> DATASET ENTRIES:
*****

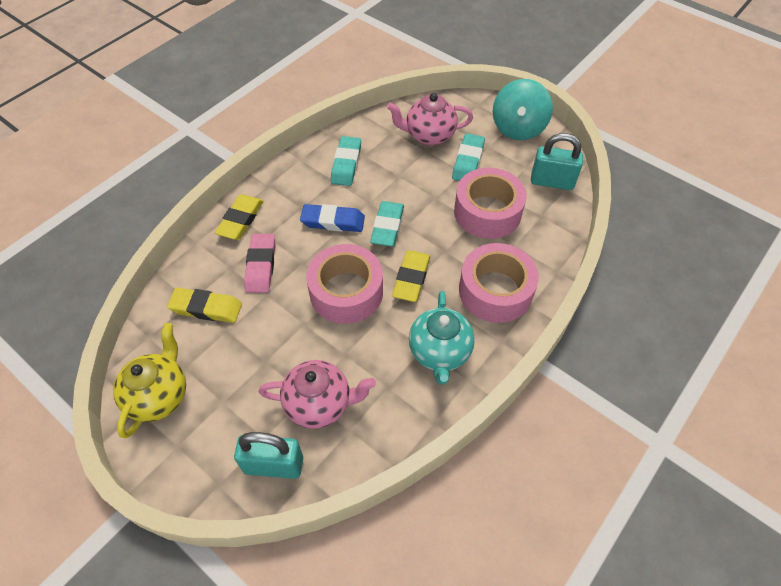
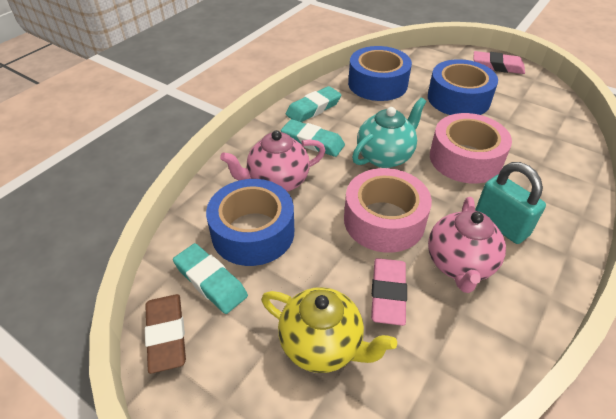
blue eraser: 1 -> 0
blue tape: 0 -> 3
brown eraser: 0 -> 1
pink eraser: 1 -> 2
pink tape: 3 -> 2
turquoise padlock: 2 -> 1
turquoise spinning top: 1 -> 0
yellow eraser: 3 -> 0

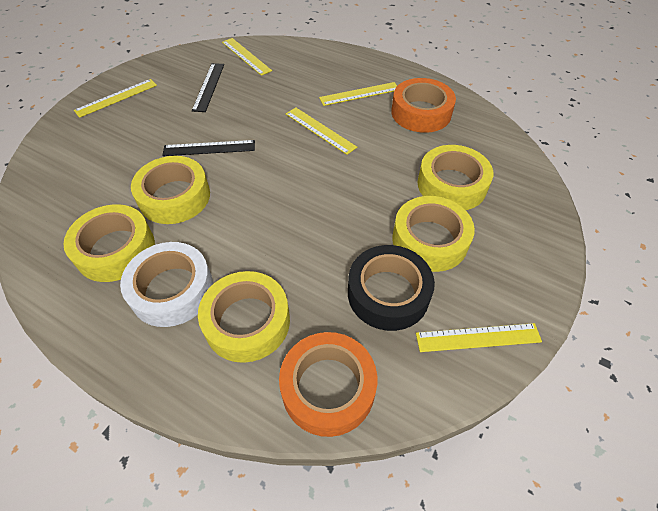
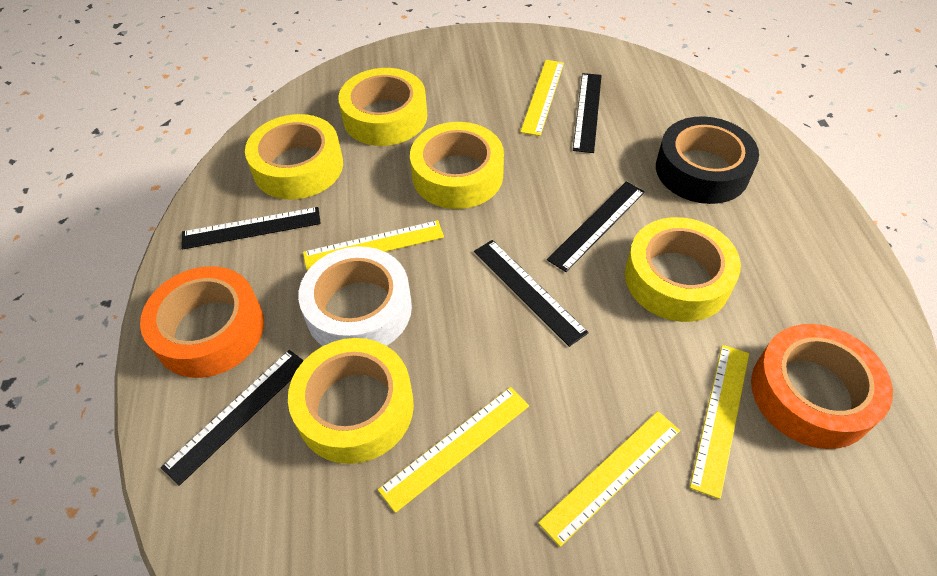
black ruler: 2 -> 5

*****

> WORK REQUEST: Could you repeat word for word only the lines from the one that contains "turquoise padlock: 2 -> 1" through the end of the listing, leaving out the pictures?

> OUTPUT OF THE EXERCISE:
turquoise padlock: 2 -> 1
turquoise spinning top: 1 -> 0
yellow eraser: 3 -> 0

black ruler: 2 -> 5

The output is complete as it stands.